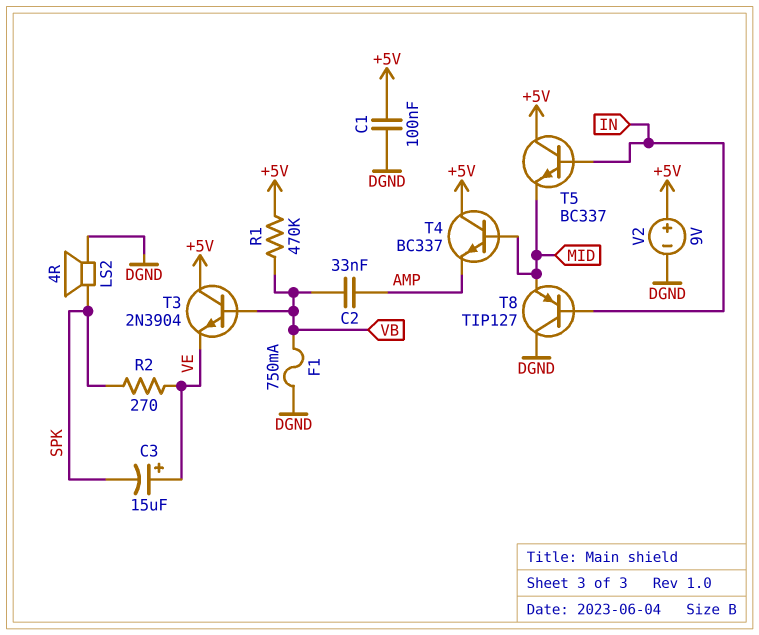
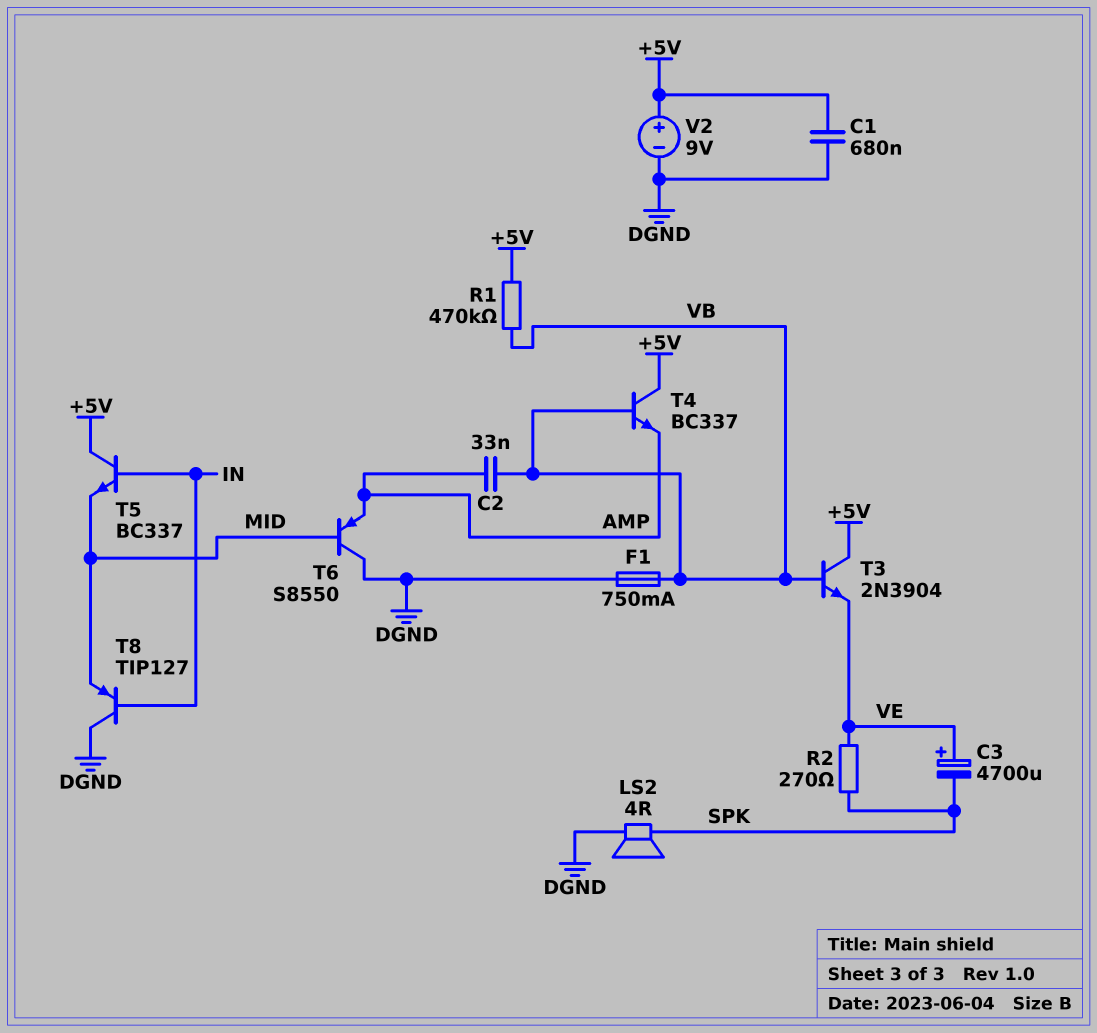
C1: 100nF (+5V, DGND) -> 680nF (+5V, DGND)
C3: 15uF (plus VE, minus SPK) -> 4700uF (plus VE, minus SPK)
T4: NPN BC337 (B MID, C +5V, E AMP) -> NPN BC337 (B VB, C +5V, E AMP)
T6: none -> PNP S8550 (B MID, C DGND, E AMP)

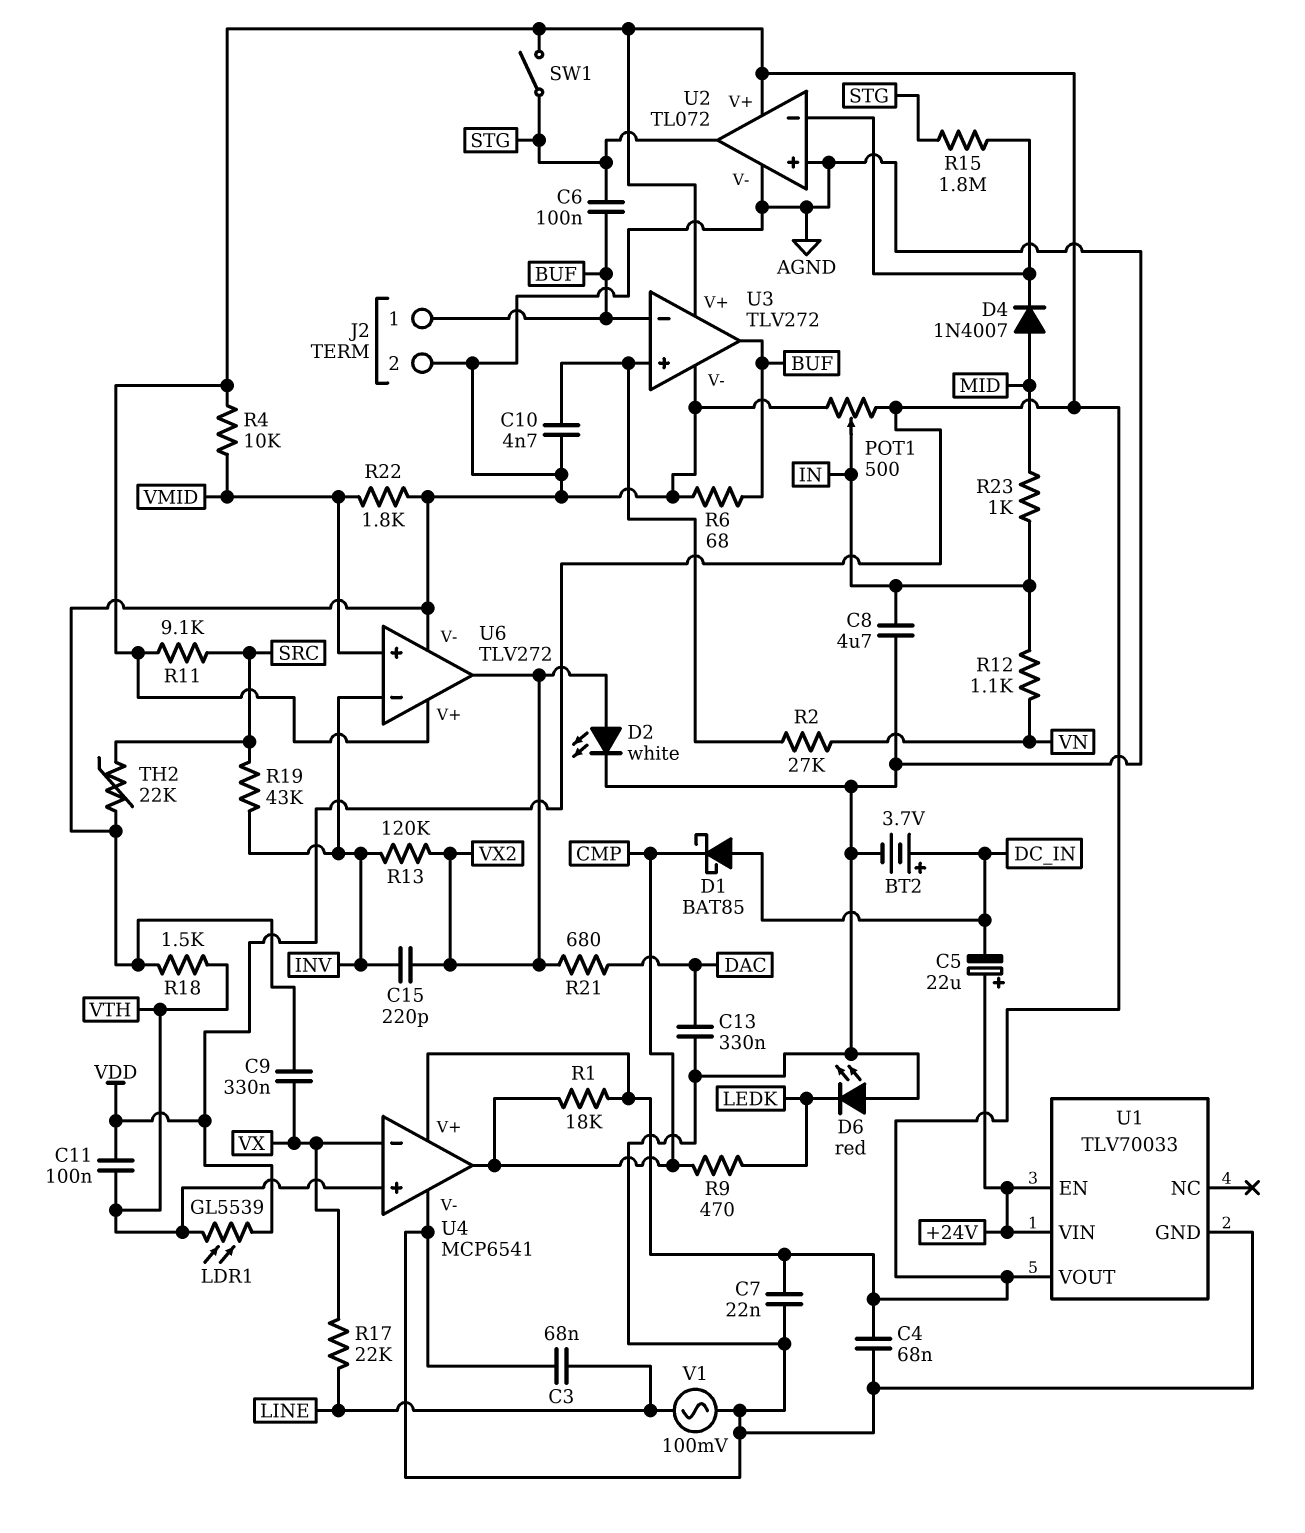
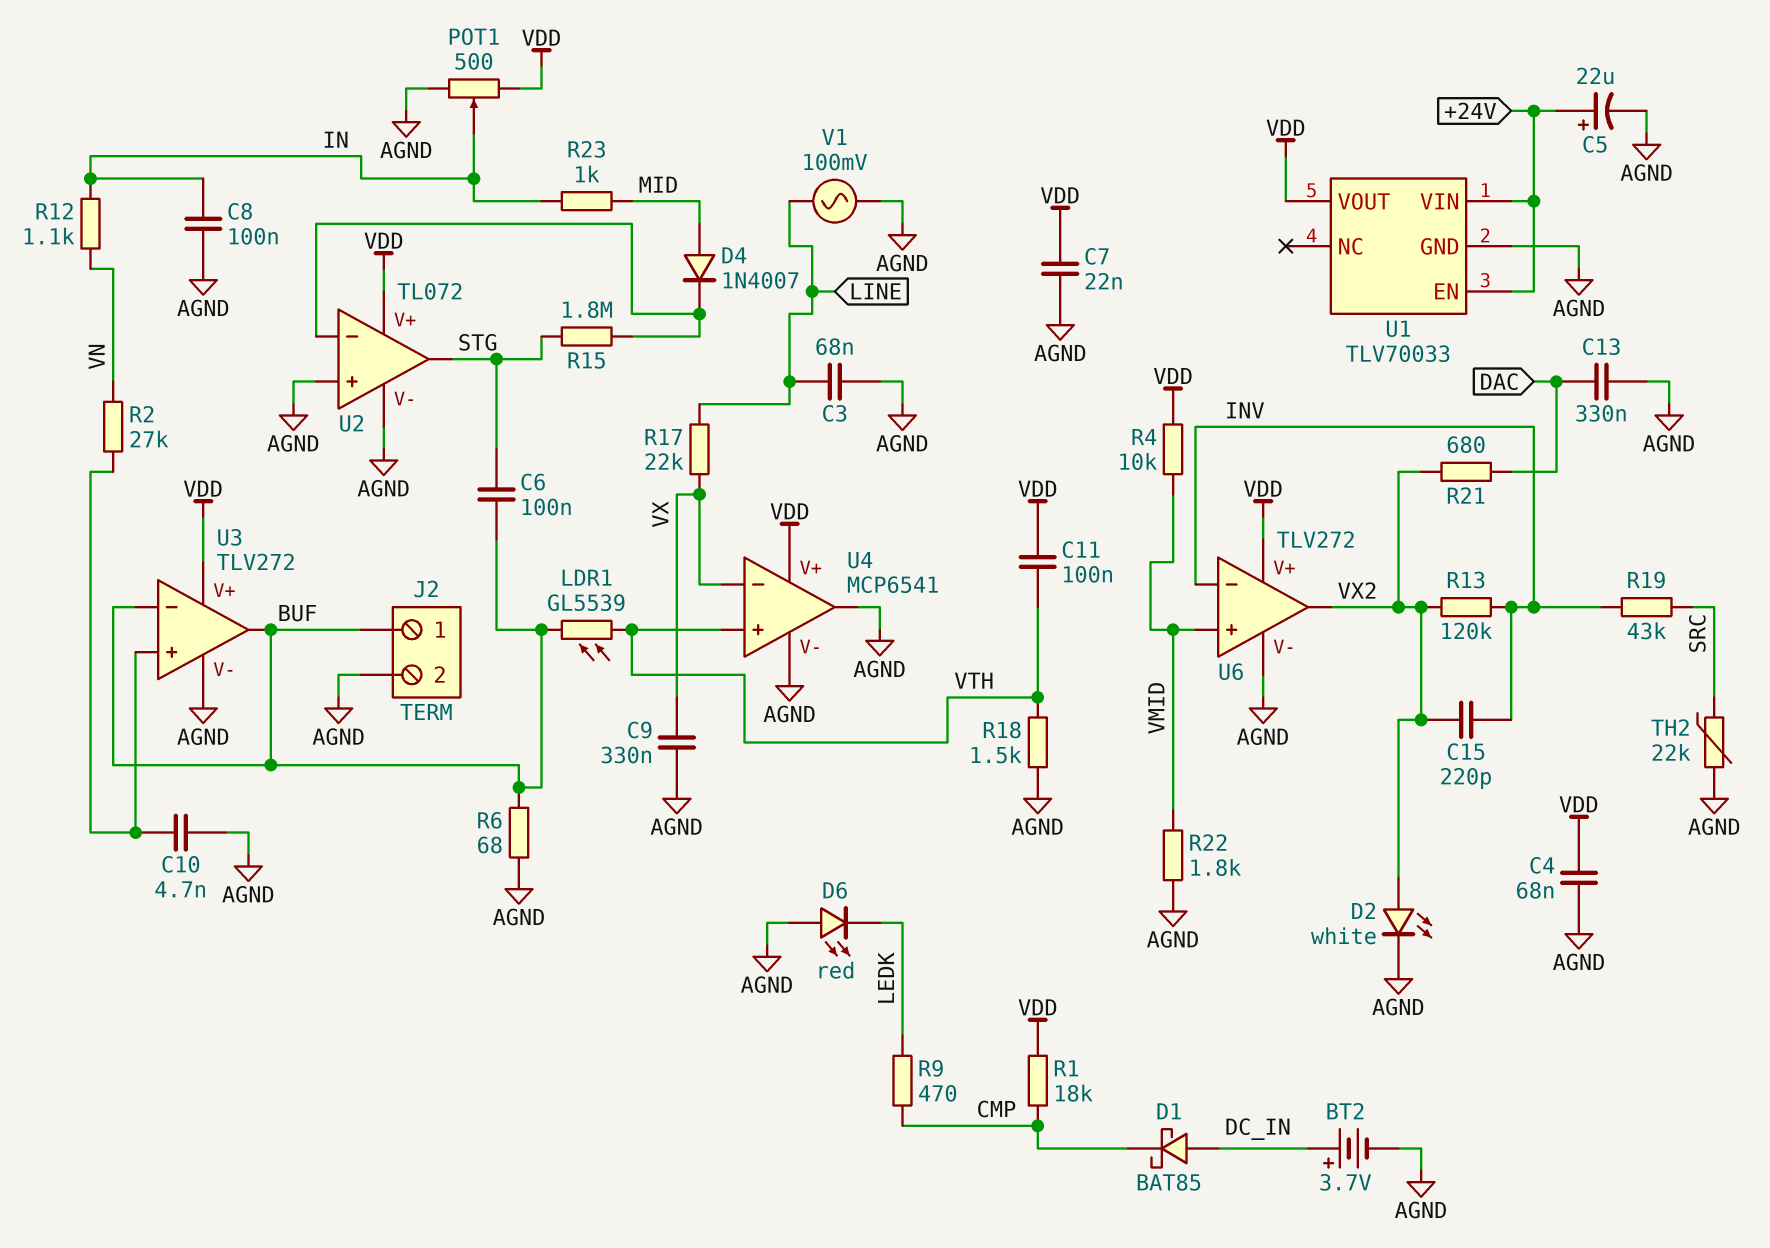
C5: 22uF (plus +24V, minus DC_IN) -> 22uF (plus +24V, minus AGND)
C8: 4.7uF (AGND, IN) -> 100nF (AGND, IN)
LDR1: GL5539 (VDD, VTH) -> GL5539 (BUF, VTH)
R11: 9.1k (SRC, VDD) -> none
SW1: switch (STG, VDD) -> none
U4 pin out: CMP -> AGND

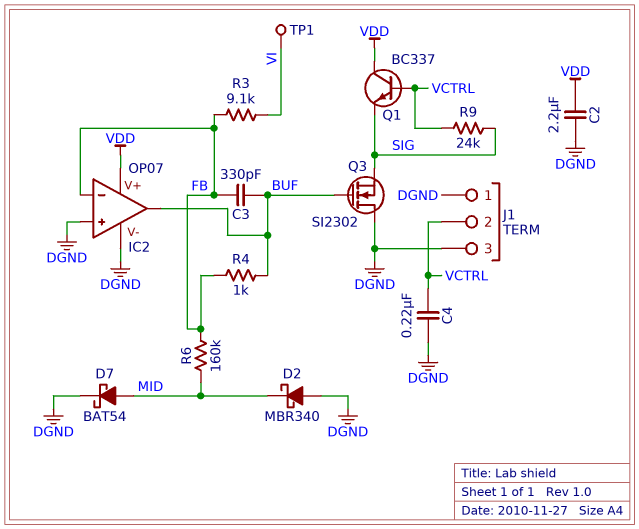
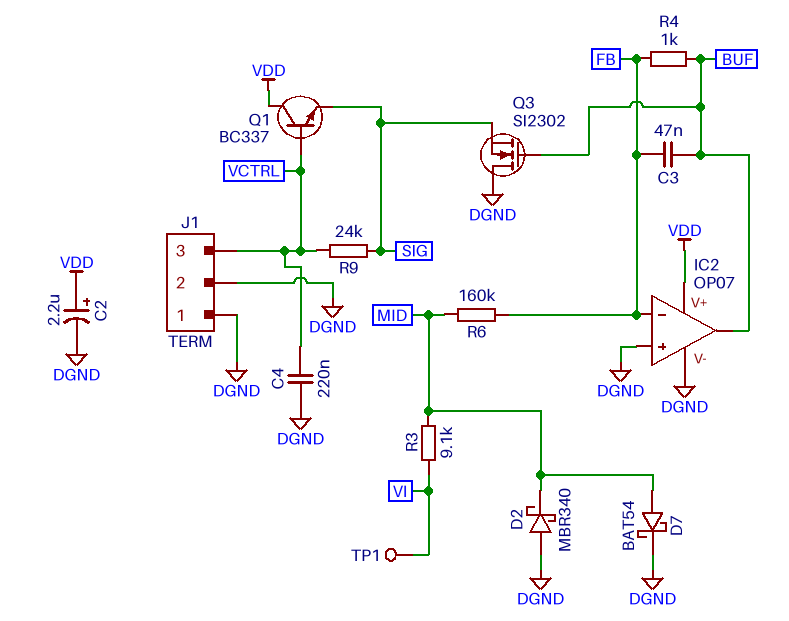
C2: 2.2uF (DGND, VDD) -> 2.2uF (plus VDD, minus DGND)
C3: 330pF (BUF, FB) -> 47nF (BUF, FB)
J1 pin 2: VCTRL -> DGND
J1 pin 3: DGND -> VCTRL
R3: 9.1k (FB, VI) -> 9.1k (MID, VI)

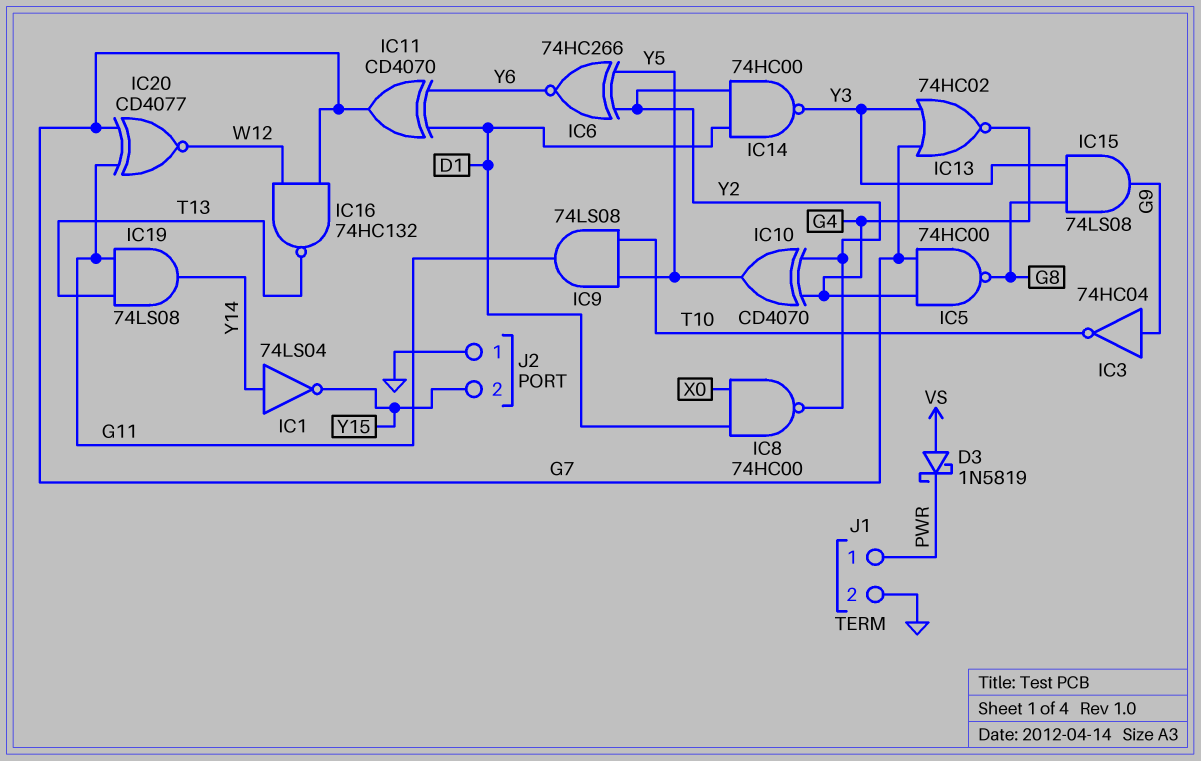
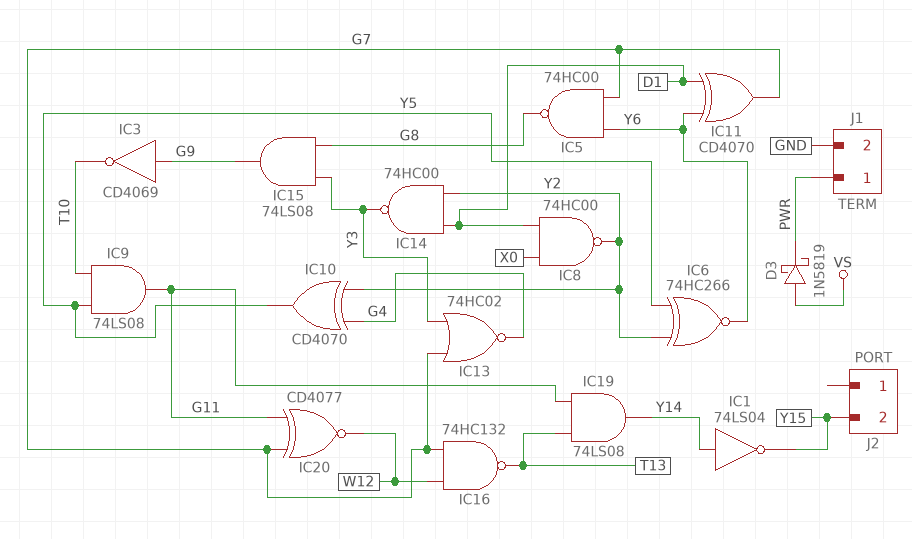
IC3: NOT 74HC04 (in G9, out T10) -> NOT CD4069 (in G9, out T10)
IC5: NAND 74HC00 (in G4, in G7, out G8) -> NAND 74HC00 (in G7, in Y6, out G8)
J2 pin 1: GND -> none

◆ **Task objective**: Restate all entries exactly; pictures stay out.

◆ **Result**:
C1: 100nF (+5V, DGND) -> 680nF (+5V, DGND)
C3: 15uF (plus VE, minus SPK) -> 4700uF (plus VE, minus SPK)
T4: NPN BC337 (B MID, C +5V, E AMP) -> NPN BC337 (B VB, C +5V, E AMP)
T6: none -> PNP S8550 (B MID, C DGND, E AMP)

C5: 22uF (plus +24V, minus DC_IN) -> 22uF (plus +24V, minus AGND)
C8: 4.7uF (AGND, IN) -> 100nF (AGND, IN)
LDR1: GL5539 (VDD, VTH) -> GL5539 (BUF, VTH)
R11: 9.1k (SRC, VDD) -> none
SW1: switch (STG, VDD) -> none
U4 pin out: CMP -> AGND

C2: 2.2uF (DGND, VDD) -> 2.2uF (plus VDD, minus DGND)
C3: 330pF (BUF, FB) -> 47nF (BUF, FB)
J1 pin 2: VCTRL -> DGND
J1 pin 3: DGND -> VCTRL
R3: 9.1k (FB, VI) -> 9.1k (MID, VI)

IC3: NOT 74HC04 (in G9, out T10) -> NOT CD4069 (in G9, out T10)
IC5: NAND 74HC00 (in G4, in G7, out G8) -> NAND 74HC00 (in G7, in Y6, out G8)
J2 pin 1: GND -> none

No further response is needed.